Given data:
BEGIN

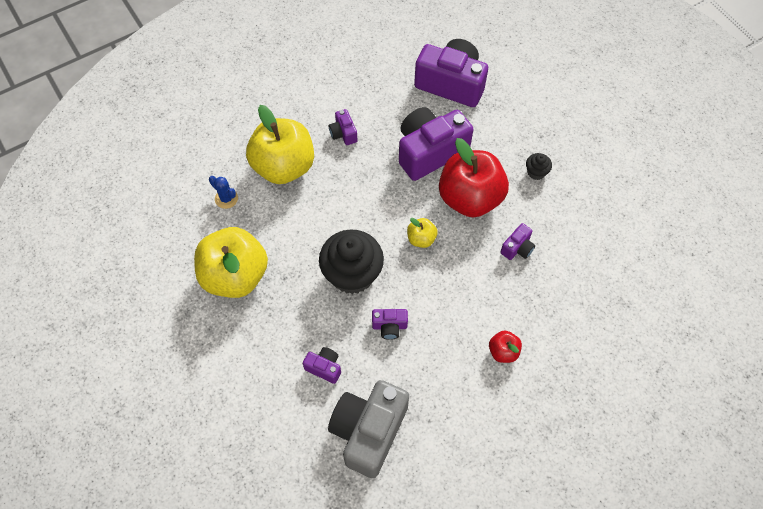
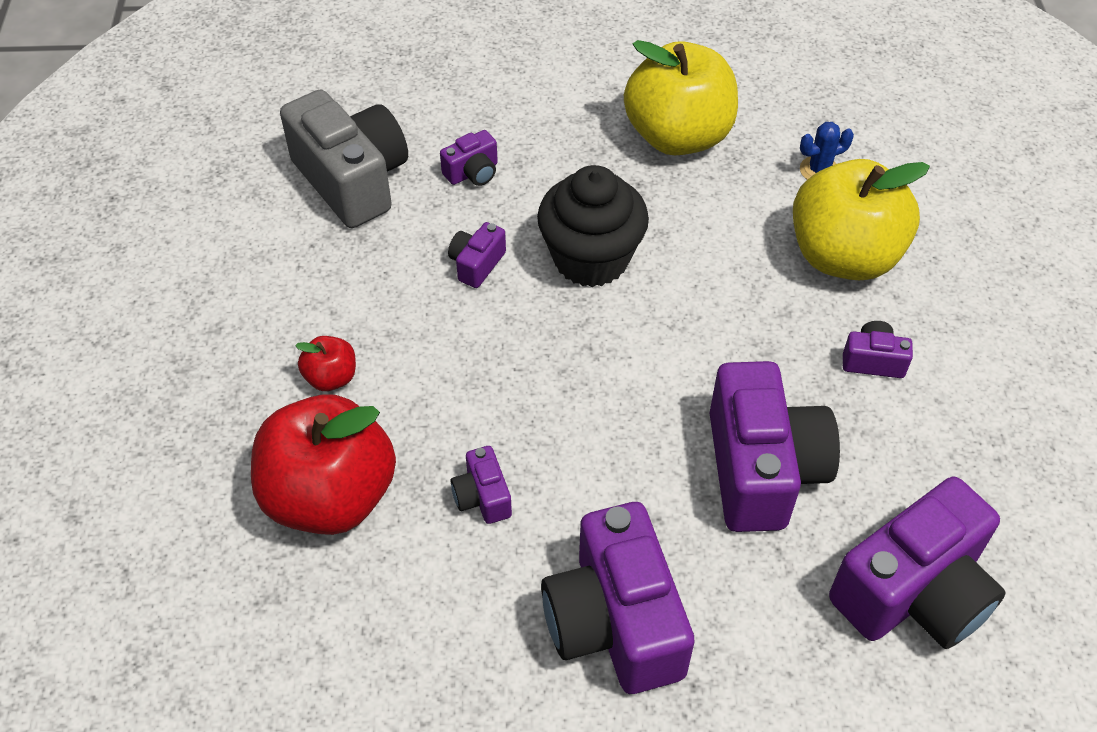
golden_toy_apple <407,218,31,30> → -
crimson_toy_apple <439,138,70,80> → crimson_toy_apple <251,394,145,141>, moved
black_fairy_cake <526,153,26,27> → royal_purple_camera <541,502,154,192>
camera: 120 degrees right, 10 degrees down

END

To do: Pictures aside, please output the whole listing exactly as it appears above.

Written response:
golden_toy_apple <407,218,31,30> → -
crimson_toy_apple <439,138,70,80> → crimson_toy_apple <251,394,145,141>, moved
black_fairy_cake <526,153,26,27> → royal_purple_camera <541,502,154,192>
camera: 120 degrees right, 10 degrees down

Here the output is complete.